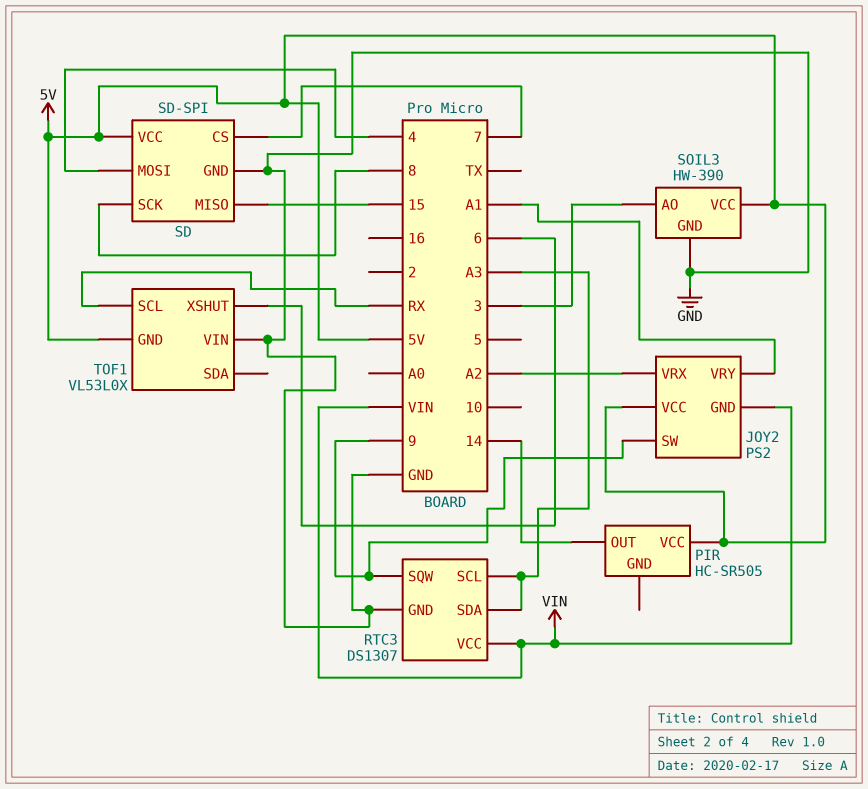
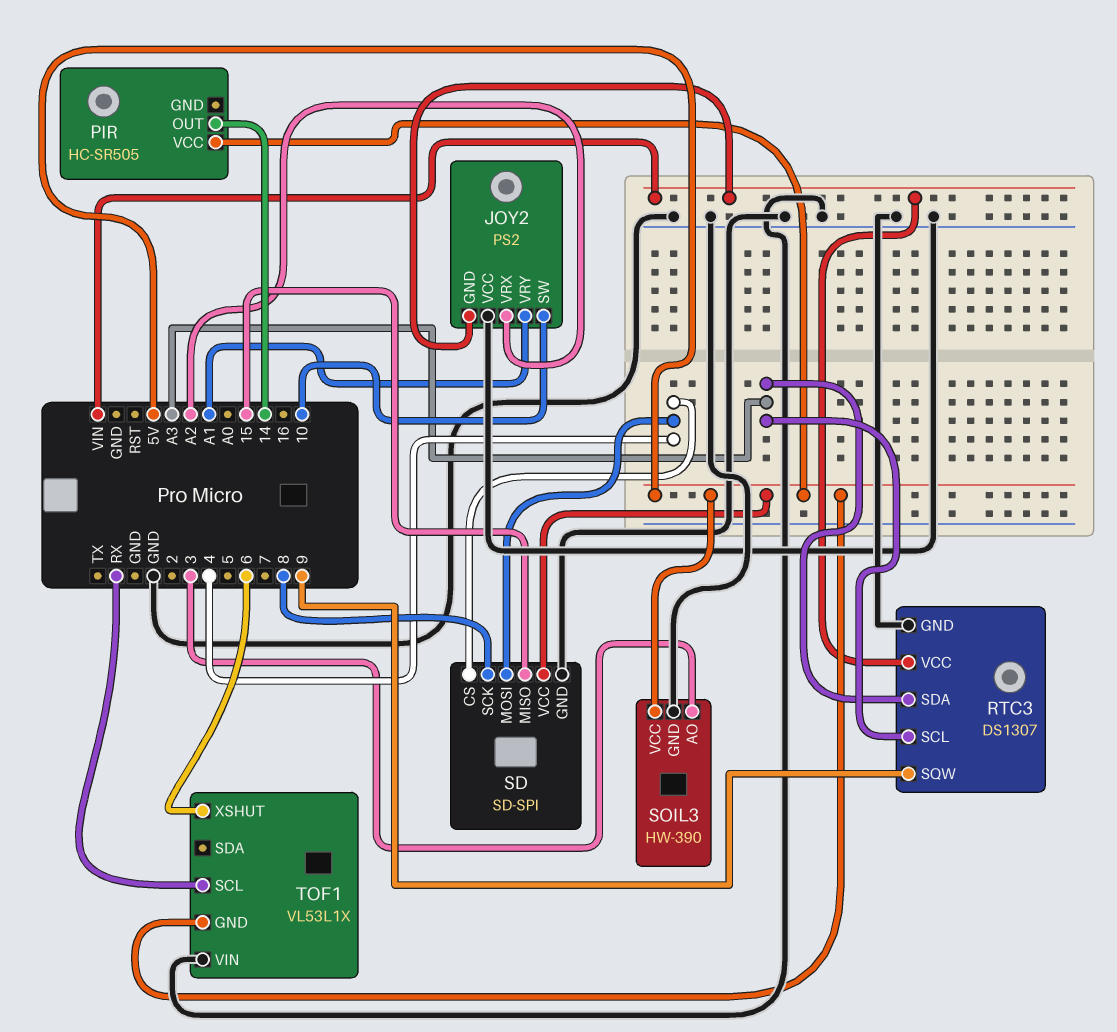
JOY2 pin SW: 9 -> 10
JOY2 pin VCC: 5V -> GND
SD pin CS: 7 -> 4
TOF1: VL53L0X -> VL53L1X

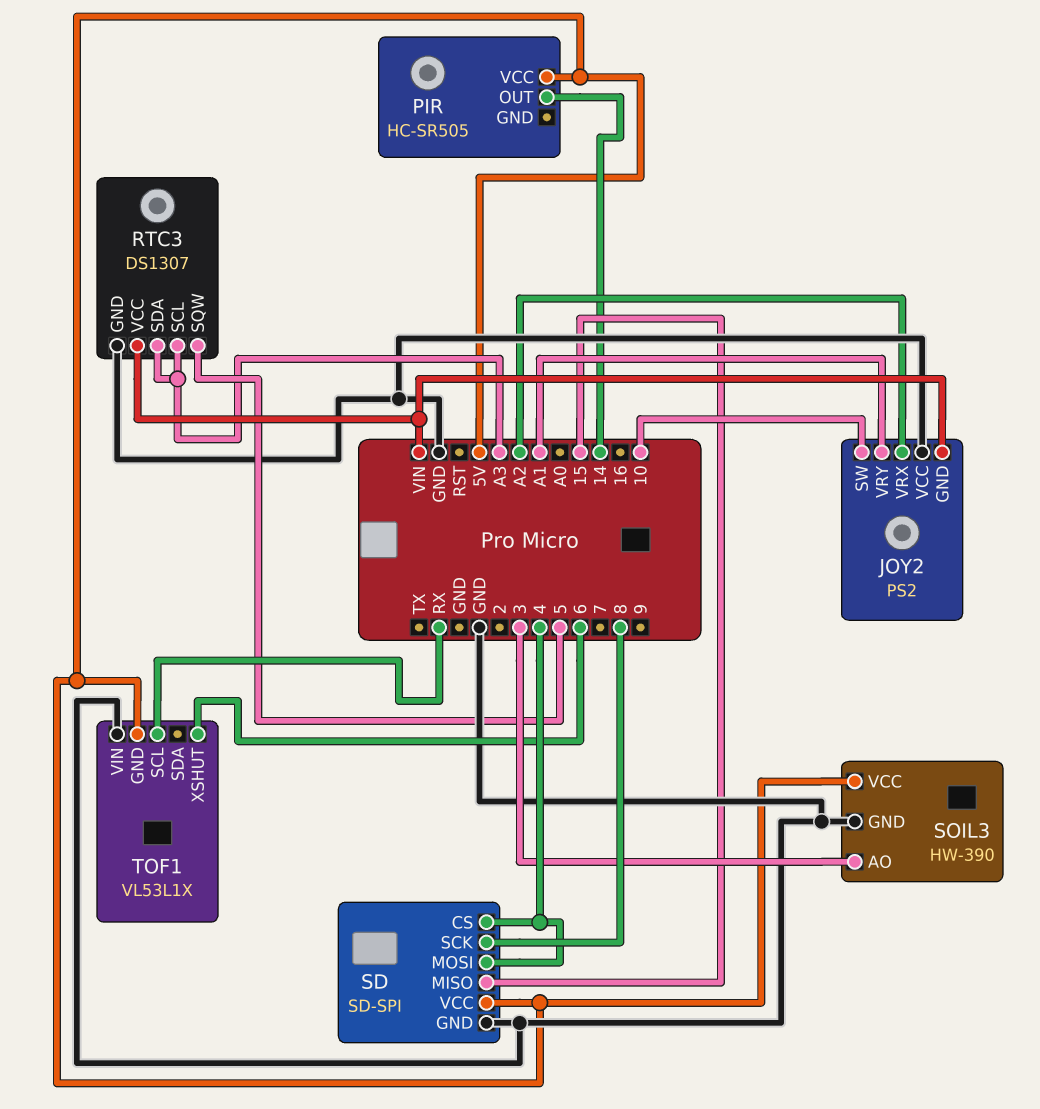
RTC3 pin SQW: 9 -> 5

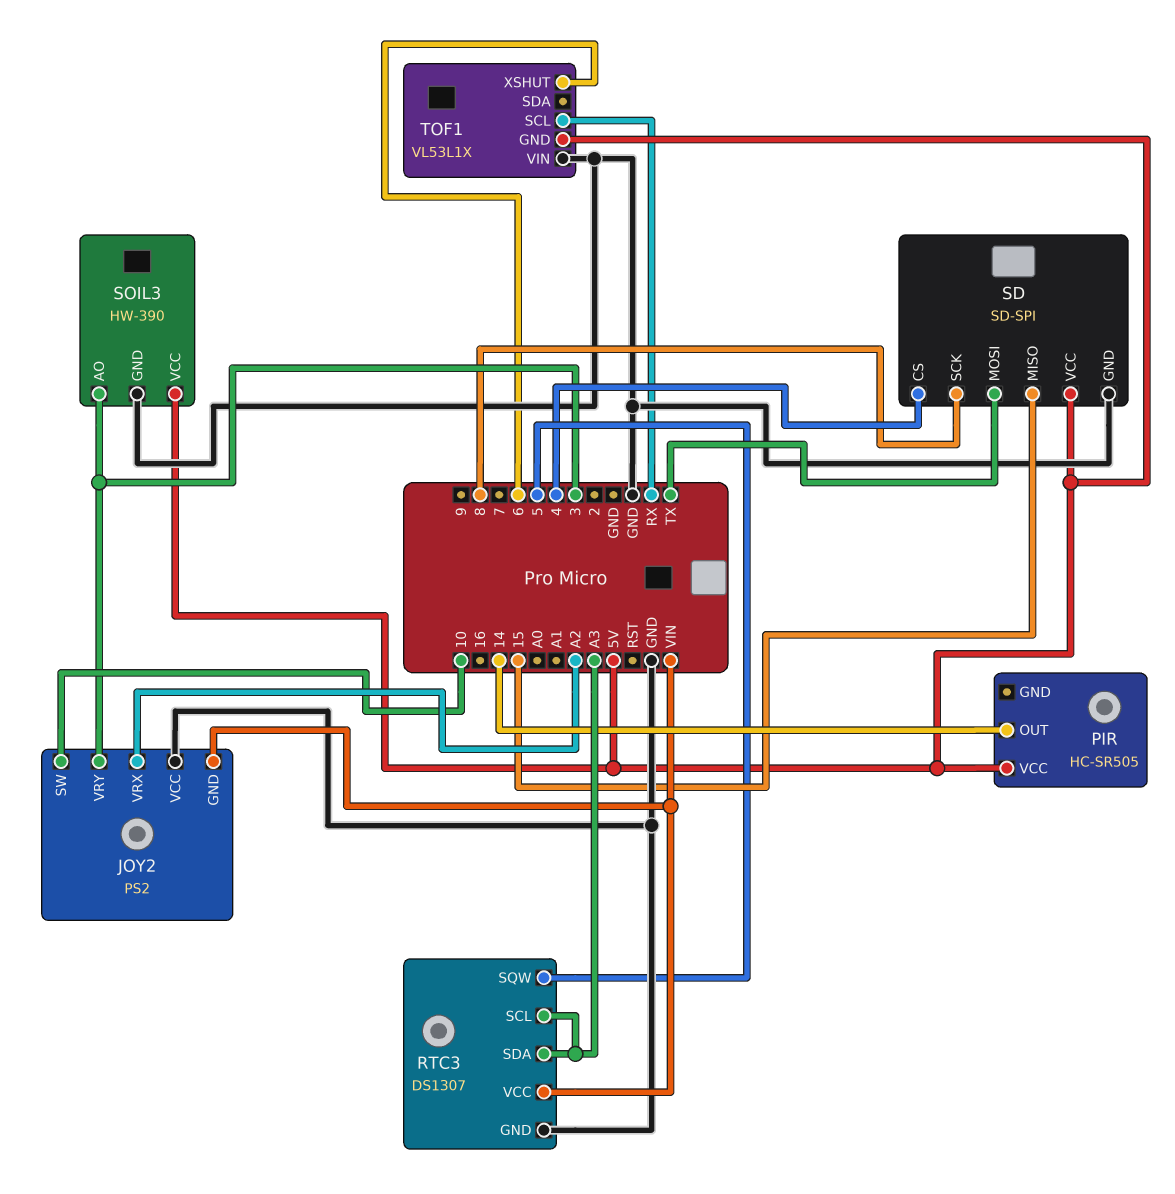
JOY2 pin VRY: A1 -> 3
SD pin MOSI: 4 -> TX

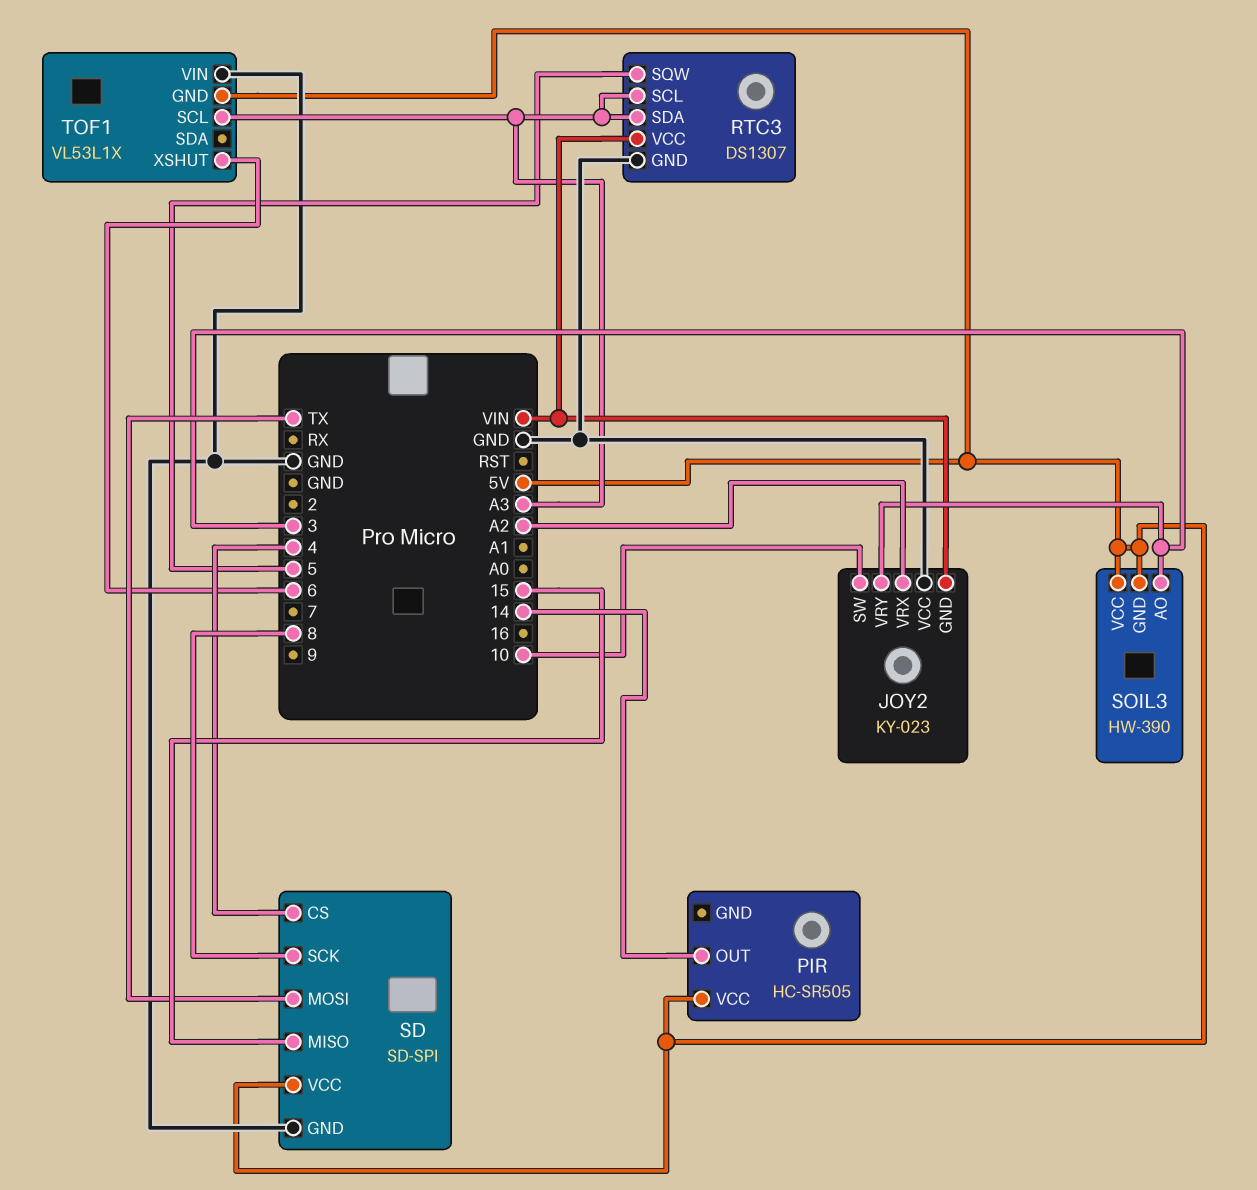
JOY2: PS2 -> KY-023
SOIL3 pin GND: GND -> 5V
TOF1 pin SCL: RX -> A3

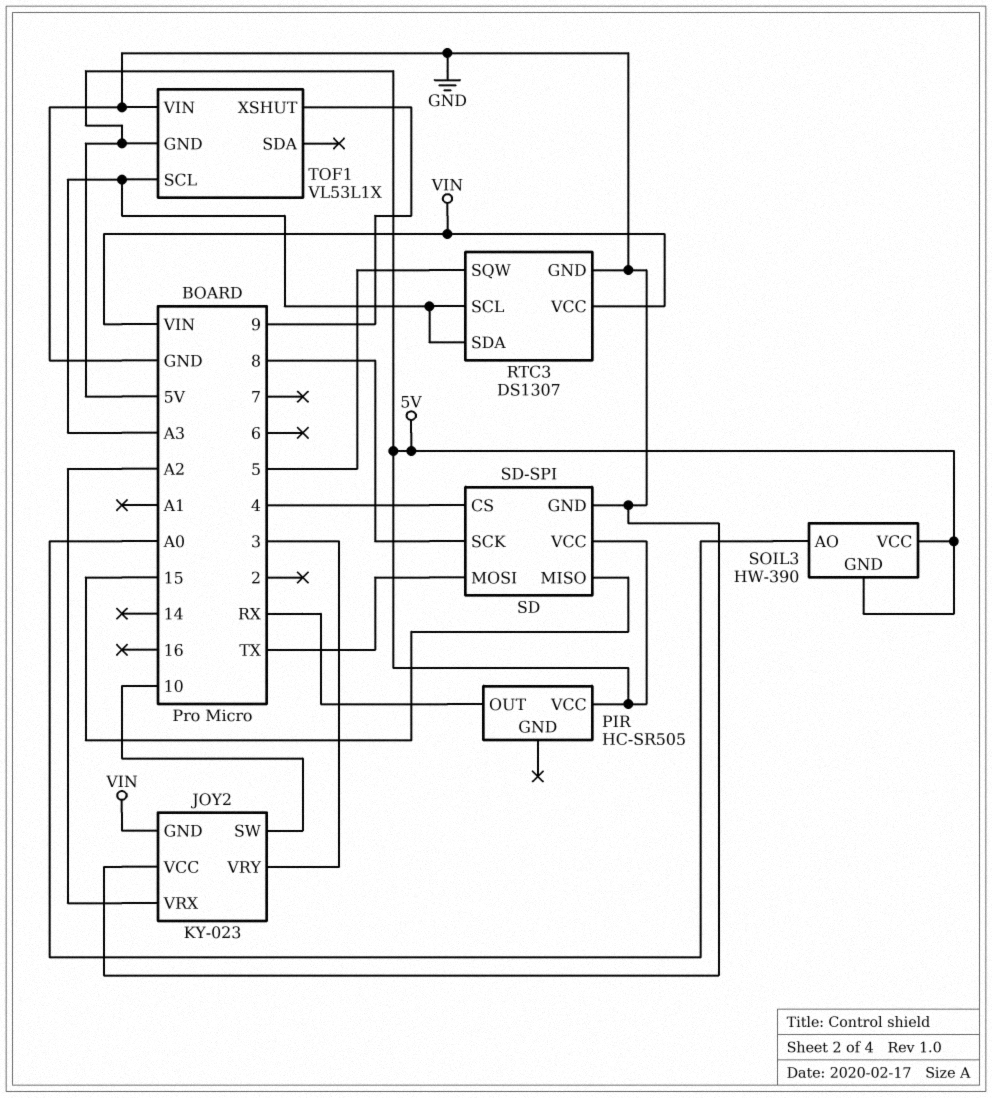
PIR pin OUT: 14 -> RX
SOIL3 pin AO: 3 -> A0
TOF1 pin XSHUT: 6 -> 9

Goal of the exercise => Restate the full listing word for word, excluding images.

Answer to this exercise =>
JOY2 pin SW: 9 -> 10
JOY2 pin VCC: 5V -> GND
SD pin CS: 7 -> 4
TOF1: VL53L0X -> VL53L1X

RTC3 pin SQW: 9 -> 5

JOY2 pin VRY: A1 -> 3
SD pin MOSI: 4 -> TX

JOY2: PS2 -> KY-023
SOIL3 pin GND: GND -> 5V
TOF1 pin SCL: RX -> A3

PIR pin OUT: 14 -> RX
SOIL3 pin AO: 3 -> A0
TOF1 pin XSHUT: 6 -> 9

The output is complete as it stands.